_TASK GOAL_. Once you have located the line containing "(353, 432) = (322, 346): blue" in the material below, return it exactly along with each line after it through the line containing "(197, 297) = (281, 268): orange".
*** Opening of DATA EXCERPTS ***
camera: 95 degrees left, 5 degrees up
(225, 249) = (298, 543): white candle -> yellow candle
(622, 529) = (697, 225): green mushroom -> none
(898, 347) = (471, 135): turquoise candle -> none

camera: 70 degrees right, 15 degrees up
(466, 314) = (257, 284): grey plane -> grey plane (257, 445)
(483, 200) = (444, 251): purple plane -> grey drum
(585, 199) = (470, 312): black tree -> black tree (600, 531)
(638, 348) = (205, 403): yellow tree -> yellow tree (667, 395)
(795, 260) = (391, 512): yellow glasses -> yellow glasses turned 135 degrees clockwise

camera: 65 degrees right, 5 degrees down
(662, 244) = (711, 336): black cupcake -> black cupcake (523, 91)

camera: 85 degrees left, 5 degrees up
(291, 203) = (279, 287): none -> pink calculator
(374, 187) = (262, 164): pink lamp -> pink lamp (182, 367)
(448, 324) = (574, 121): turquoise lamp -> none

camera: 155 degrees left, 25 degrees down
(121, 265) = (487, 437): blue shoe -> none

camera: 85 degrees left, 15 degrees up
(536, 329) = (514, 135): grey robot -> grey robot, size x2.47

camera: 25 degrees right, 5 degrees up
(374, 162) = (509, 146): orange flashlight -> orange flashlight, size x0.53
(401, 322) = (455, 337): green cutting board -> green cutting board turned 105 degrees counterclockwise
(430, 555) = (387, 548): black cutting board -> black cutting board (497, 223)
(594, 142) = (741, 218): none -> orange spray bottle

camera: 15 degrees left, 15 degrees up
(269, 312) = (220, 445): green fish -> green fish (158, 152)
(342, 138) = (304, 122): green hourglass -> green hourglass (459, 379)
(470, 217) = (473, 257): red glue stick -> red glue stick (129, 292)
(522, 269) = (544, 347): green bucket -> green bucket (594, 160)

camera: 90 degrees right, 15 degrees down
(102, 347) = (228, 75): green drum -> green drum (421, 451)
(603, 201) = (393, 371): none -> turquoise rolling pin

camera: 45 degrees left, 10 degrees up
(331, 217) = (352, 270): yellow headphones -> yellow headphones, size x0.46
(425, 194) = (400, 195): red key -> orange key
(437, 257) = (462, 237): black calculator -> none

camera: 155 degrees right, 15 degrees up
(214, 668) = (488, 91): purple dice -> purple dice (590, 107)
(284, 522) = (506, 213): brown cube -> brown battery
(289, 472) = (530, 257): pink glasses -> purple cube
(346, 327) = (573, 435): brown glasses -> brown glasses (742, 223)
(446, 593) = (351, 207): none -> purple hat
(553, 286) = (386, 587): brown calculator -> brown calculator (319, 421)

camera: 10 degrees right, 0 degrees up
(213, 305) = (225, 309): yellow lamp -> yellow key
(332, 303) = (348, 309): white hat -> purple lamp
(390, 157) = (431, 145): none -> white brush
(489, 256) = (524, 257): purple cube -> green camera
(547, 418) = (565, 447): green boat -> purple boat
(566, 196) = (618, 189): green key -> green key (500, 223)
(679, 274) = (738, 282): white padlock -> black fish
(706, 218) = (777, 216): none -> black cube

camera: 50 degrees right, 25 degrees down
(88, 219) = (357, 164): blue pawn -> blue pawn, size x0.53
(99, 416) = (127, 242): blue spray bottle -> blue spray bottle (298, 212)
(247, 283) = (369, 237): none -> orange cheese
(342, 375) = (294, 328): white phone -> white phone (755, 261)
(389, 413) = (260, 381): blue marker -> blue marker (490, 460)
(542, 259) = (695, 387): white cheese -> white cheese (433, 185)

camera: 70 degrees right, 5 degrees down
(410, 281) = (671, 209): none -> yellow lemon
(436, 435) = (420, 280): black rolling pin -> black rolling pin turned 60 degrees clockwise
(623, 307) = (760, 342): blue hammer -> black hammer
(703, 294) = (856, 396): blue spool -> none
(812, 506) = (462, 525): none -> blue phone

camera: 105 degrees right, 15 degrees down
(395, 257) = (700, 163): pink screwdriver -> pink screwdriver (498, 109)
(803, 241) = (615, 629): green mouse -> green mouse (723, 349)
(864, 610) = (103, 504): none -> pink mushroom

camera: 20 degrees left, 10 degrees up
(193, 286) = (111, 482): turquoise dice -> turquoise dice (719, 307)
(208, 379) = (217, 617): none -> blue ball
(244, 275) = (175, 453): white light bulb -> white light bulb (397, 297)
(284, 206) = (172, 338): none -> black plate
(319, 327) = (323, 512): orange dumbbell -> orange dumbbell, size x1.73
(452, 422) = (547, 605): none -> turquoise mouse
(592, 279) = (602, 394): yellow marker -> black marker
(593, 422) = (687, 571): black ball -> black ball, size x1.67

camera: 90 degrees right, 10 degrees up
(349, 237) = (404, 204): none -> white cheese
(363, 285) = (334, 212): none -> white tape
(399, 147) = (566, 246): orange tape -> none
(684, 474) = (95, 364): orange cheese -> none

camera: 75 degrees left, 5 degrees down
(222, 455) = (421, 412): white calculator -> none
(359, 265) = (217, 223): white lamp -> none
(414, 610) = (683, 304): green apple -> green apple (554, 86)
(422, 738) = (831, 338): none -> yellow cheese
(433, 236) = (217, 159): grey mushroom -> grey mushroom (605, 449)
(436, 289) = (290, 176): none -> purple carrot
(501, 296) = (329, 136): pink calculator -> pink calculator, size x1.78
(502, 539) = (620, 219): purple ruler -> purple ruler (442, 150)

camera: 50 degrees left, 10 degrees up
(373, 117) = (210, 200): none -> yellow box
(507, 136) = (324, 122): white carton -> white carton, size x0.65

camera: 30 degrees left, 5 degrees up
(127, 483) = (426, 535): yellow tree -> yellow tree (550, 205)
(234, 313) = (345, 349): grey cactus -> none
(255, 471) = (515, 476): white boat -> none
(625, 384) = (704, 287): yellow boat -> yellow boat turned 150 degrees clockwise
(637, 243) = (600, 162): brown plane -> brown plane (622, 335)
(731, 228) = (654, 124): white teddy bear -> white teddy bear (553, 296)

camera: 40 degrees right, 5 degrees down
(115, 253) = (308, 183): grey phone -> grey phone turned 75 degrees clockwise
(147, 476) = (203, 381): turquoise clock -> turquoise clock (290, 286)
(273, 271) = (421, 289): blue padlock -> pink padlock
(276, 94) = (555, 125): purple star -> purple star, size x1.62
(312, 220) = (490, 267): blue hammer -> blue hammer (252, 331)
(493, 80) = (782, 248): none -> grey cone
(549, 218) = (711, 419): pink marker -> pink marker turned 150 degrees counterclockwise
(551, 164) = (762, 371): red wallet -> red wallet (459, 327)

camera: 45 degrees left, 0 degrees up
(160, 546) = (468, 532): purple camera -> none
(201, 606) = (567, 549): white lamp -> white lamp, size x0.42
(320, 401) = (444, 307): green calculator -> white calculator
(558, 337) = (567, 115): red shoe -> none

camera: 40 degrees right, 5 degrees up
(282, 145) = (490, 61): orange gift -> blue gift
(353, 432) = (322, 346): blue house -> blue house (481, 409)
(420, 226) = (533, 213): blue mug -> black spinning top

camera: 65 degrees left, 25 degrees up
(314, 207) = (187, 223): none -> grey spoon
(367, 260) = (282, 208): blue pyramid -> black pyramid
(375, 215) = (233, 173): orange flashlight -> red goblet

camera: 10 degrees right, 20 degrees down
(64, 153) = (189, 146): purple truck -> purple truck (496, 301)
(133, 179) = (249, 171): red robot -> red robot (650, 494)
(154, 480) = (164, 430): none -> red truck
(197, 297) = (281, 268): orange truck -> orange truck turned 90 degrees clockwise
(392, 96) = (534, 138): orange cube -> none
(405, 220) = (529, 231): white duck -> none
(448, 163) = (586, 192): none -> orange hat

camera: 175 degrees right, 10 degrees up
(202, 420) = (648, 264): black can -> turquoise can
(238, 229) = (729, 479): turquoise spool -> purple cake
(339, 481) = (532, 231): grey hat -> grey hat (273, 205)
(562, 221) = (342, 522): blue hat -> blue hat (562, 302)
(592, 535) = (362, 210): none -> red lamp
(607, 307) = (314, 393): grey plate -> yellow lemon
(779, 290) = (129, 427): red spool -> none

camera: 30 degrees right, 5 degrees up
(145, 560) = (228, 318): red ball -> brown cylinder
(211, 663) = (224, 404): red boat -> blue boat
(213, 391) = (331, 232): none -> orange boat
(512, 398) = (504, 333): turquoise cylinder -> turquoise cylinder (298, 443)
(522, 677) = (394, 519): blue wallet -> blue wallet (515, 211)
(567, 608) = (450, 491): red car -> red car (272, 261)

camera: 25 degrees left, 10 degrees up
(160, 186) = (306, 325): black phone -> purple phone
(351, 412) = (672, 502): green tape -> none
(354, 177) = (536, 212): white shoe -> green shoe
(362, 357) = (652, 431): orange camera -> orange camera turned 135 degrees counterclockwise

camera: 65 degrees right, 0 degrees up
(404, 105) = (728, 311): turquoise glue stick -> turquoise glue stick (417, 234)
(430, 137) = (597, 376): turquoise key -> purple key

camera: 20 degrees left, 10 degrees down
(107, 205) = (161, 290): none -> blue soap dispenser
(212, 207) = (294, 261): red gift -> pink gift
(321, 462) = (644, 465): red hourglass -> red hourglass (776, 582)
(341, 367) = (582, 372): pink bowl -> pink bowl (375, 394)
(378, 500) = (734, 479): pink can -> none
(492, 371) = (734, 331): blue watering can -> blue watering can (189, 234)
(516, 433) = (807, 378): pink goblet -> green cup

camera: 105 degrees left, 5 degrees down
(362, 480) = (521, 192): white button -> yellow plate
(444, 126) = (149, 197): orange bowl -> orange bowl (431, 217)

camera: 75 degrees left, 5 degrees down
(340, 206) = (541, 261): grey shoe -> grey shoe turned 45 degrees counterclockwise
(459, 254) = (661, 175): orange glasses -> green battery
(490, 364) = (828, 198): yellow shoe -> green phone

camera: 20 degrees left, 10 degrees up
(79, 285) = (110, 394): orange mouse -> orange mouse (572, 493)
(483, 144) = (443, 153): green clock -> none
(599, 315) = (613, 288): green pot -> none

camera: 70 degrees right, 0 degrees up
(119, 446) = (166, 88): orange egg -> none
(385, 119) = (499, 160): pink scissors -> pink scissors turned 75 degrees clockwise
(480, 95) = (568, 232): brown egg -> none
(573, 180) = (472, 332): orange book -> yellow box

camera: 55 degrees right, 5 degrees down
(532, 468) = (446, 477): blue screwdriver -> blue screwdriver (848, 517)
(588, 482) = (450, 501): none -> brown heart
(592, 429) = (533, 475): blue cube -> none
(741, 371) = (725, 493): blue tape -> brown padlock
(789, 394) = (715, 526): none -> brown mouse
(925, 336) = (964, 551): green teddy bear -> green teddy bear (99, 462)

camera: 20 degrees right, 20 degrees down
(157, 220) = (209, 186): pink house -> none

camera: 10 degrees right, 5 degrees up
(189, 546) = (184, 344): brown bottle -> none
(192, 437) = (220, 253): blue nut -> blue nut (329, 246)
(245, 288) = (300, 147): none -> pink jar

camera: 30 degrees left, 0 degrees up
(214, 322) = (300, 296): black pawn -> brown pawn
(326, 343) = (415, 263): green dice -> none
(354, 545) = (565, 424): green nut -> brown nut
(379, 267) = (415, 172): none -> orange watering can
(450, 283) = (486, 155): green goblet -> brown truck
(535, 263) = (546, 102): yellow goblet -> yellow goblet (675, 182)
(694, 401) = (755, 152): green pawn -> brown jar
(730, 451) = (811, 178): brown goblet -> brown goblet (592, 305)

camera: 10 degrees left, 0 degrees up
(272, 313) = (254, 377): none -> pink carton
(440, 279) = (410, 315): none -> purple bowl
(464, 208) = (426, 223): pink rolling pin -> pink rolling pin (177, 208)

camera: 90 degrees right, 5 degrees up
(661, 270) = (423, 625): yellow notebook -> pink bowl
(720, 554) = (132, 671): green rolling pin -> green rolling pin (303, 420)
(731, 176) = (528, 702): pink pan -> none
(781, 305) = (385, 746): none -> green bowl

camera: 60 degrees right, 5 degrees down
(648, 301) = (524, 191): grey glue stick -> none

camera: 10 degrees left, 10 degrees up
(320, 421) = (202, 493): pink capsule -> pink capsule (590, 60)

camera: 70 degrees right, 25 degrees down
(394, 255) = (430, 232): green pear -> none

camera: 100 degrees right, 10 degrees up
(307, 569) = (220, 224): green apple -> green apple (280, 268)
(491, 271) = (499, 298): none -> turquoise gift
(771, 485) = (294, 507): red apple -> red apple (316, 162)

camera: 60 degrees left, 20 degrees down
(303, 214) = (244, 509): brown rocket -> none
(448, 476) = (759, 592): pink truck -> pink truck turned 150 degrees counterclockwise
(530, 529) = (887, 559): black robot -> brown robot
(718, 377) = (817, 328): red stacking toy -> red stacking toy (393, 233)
*** Close of DATA EXCERPTS ***
_EXERCISE RESULT_.
(353, 432) = (322, 346): blue house -> blue house (481, 409)
(420, 226) = (533, 213): blue mug -> black spinning top

camera: 65 degrees left, 25 degrees up
(314, 207) = (187, 223): none -> grey spoon
(367, 260) = (282, 208): blue pyramid -> black pyramid
(375, 215) = (233, 173): orange flashlight -> red goblet

camera: 10 degrees right, 20 degrees down
(64, 153) = (189, 146): purple truck -> purple truck (496, 301)
(133, 179) = (249, 171): red robot -> red robot (650, 494)
(154, 480) = (164, 430): none -> red truck
(197, 297) = (281, 268): orange truck -> orange truck turned 90 degrees clockwise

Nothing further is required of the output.